What you should do:
Reproduce every line of the material below exactly. No pictures belong in the copy.

Supplied data:
*** Block opens ***
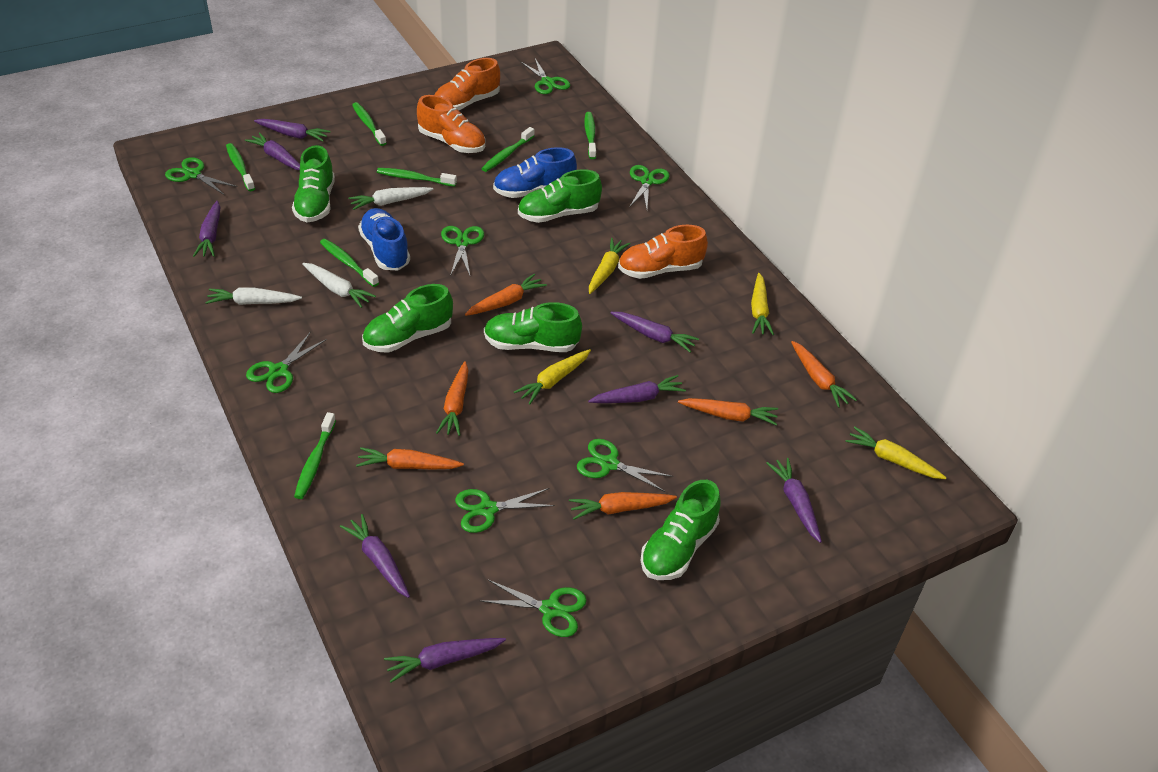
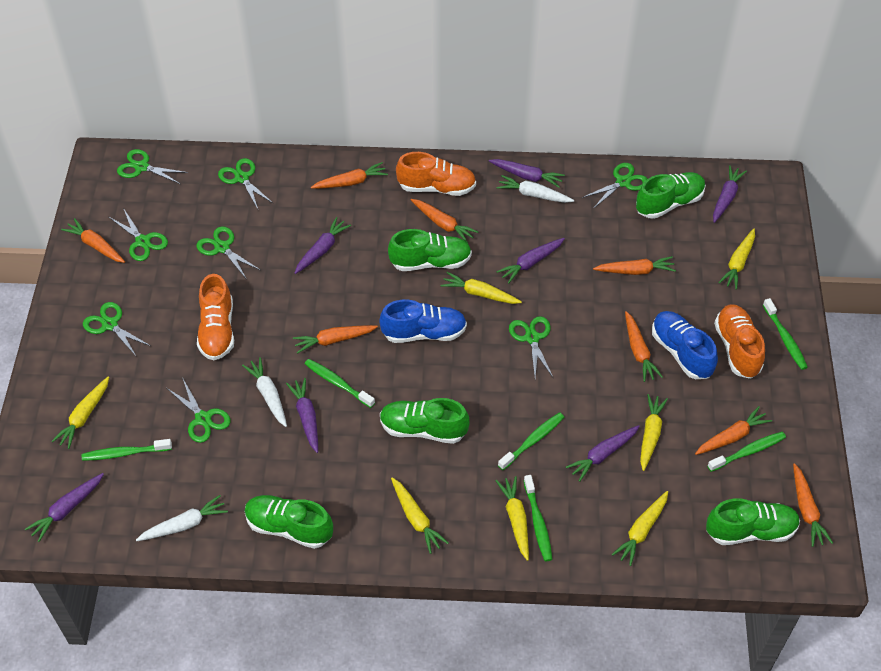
green toothbrush: 7 -> 6
orange carrot: 6 -> 8
purple carrot: 8 -> 7
yellow carrot: 4 -> 7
*** Block closes ***
Answer section:
green toothbrush: 7 -> 6
orange carrot: 6 -> 8
purple carrot: 8 -> 7
yellow carrot: 4 -> 7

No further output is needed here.